**EXERCISE DATA**
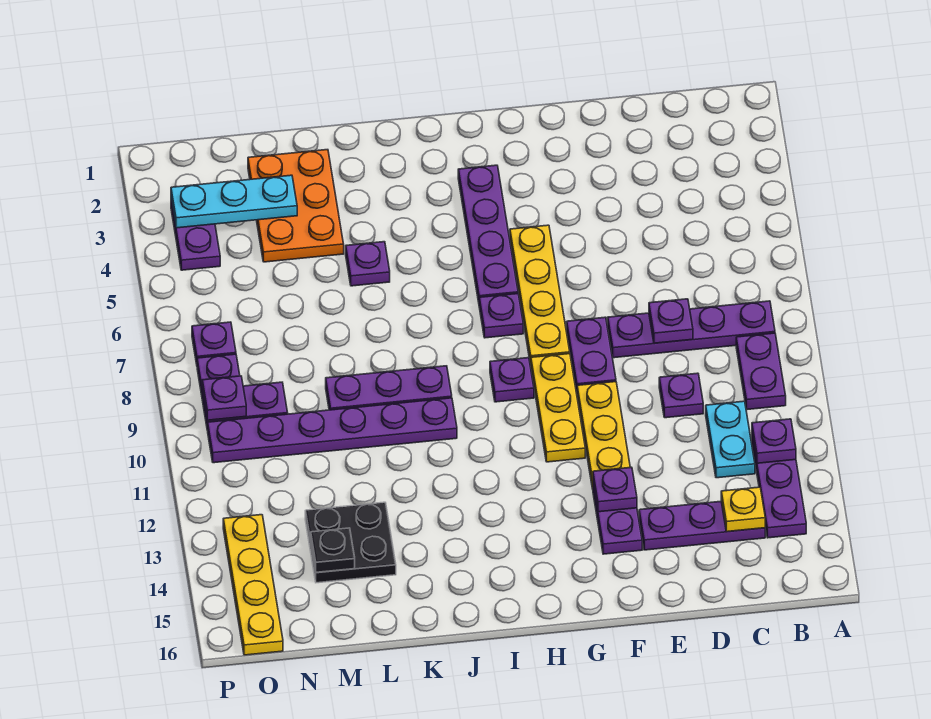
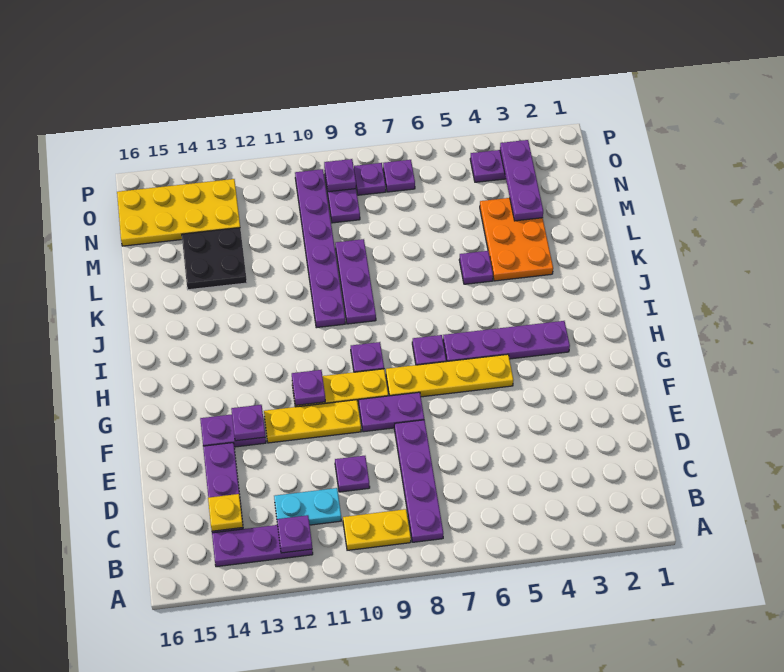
purple 1x2 plate [736,333,786,410] -> yellow 1x2 plate [343,509,411,550]
purple 1x1 plate [649,299,693,343] -> purple 1x1 plate moved to [292,370,325,405]
orange 2x3 plate [248,150,344,262] -> orange 2x3 plate turned to [480,198,553,281]
cyan 1x3 plate [171,175,297,228] -> purple 1x3 plate [500,140,543,221]
black 1x1 plate [311,528,355,572] -> none
yellow 1x4 plate [223,515,283,655] -> yellow 2x4 plate [117,179,240,246]

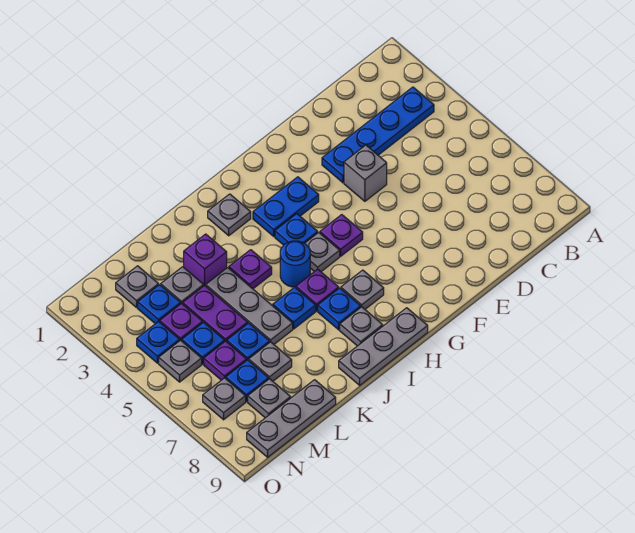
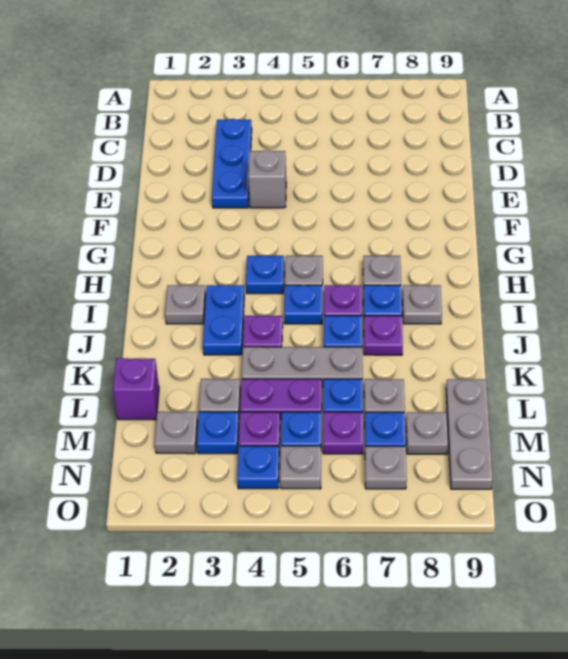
blue 1x4 plate [322,87,434,183] -> blue 1x3 plate [212,119,252,208]
blue 1x2 plate [253,177,319,236] -> blue 1x2 plate moved to [203,285,244,355]
purple 1x1 plate [320,215,363,256] -> purple 1x1 plate moved to [364,316,403,355]
grey 1x3 plate [339,308,428,385] -> none
blue 1x1 round brick [280,241,310,287] -> blue 1x1 plate [284,285,322,324]
purple 1x1 brick [184,234,227,286] -> purple 1x1 brick moved to [113,358,159,420]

**ACTIVITY**
Every line above needs to be written out again as it stands. Pictures do not belong in the copy.

**ANSWER BOX**
purple 1x2 plate [736,333,786,410] -> yellow 1x2 plate [343,509,411,550]
purple 1x1 plate [649,299,693,343] -> purple 1x1 plate moved to [292,370,325,405]
orange 2x3 plate [248,150,344,262] -> orange 2x3 plate turned to [480,198,553,281]
cyan 1x3 plate [171,175,297,228] -> purple 1x3 plate [500,140,543,221]
black 1x1 plate [311,528,355,572] -> none
yellow 1x4 plate [223,515,283,655] -> yellow 2x4 plate [117,179,240,246]

blue 1x4 plate [322,87,434,183] -> blue 1x3 plate [212,119,252,208]
blue 1x2 plate [253,177,319,236] -> blue 1x2 plate moved to [203,285,244,355]
purple 1x1 plate [320,215,363,256] -> purple 1x1 plate moved to [364,316,403,355]
grey 1x3 plate [339,308,428,385] -> none
blue 1x1 round brick [280,241,310,287] -> blue 1x1 plate [284,285,322,324]
purple 1x1 brick [184,234,227,286] -> purple 1x1 brick moved to [113,358,159,420]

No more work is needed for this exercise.